◆ INPUT FOR THIS TASK:

________

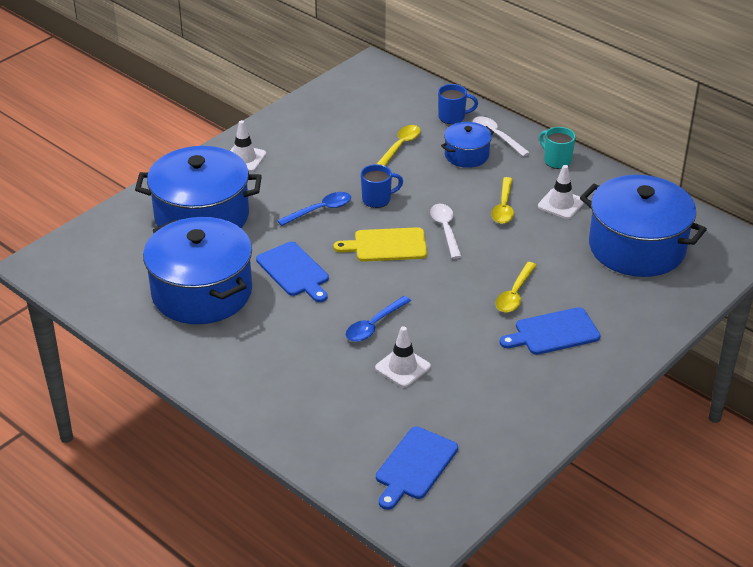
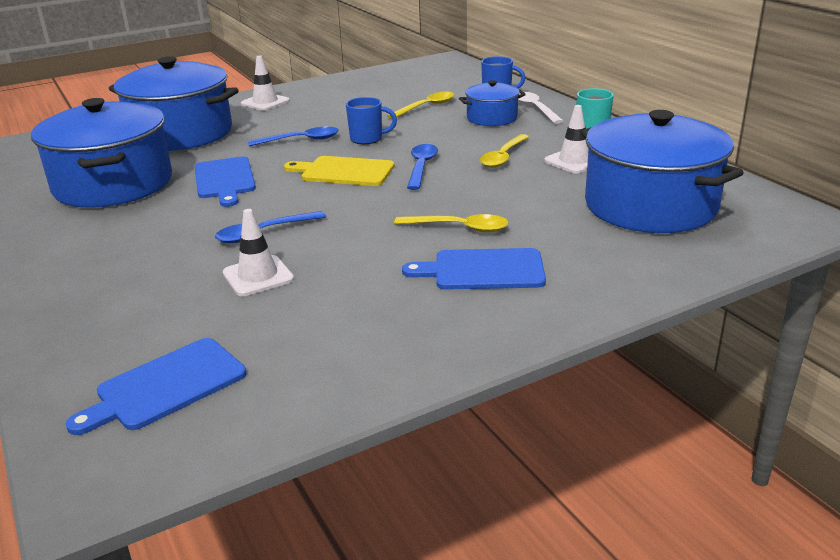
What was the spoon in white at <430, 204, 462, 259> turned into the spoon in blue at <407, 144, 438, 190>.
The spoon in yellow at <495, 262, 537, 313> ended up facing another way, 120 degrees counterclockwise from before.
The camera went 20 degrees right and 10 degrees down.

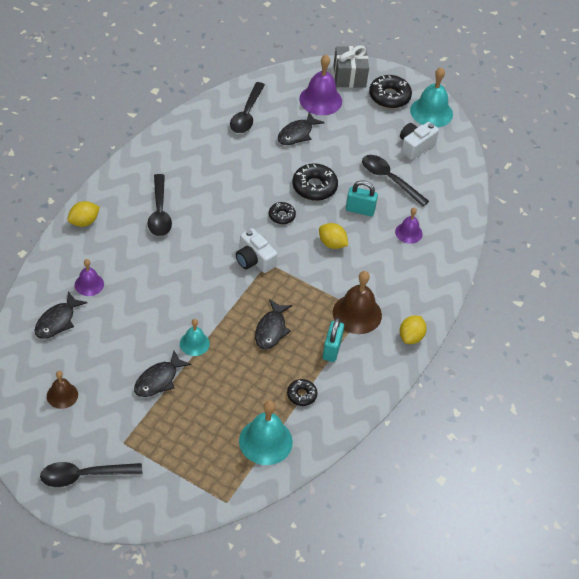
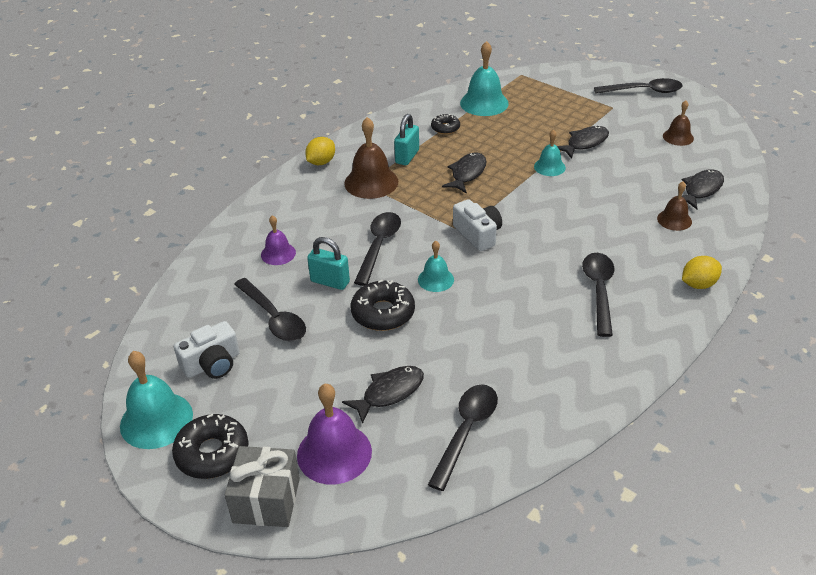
What was the bell in purple at <75, 259, 104, 296> turned into the bell in brown at <657, 182, 692, 231>.
Where the donut in black stood at <269, 202, 296, 224>, the bell in turquoise came to stand at <418, 241, 454, 292>.
Where the lemon in yellow stood at <319, 223, 348, 249>, the spoon in black came to stand at <354, 212, 401, 286>.
The camera went 165 degrees left and 10 degrees down.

________

◆ TASK ITEM:
Repeat the lines above precisely and skip every picture.

◆ RESPONSE TO THIS TASK:
What was the spoon in white at <430, 204, 462, 259> turned into the spoon in blue at <407, 144, 438, 190>.
The spoon in yellow at <495, 262, 537, 313> ended up facing another way, 120 degrees counterclockwise from before.
The camera went 20 degrees right and 10 degrees down.

What was the bell in purple at <75, 259, 104, 296> turned into the bell in brown at <657, 182, 692, 231>.
Where the donut in black stood at <269, 202, 296, 224>, the bell in turquoise came to stand at <418, 241, 454, 292>.
Where the lemon in yellow stood at <319, 223, 348, 249>, the spoon in black came to stand at <354, 212, 401, 286>.
The camera went 165 degrees left and 10 degrees down.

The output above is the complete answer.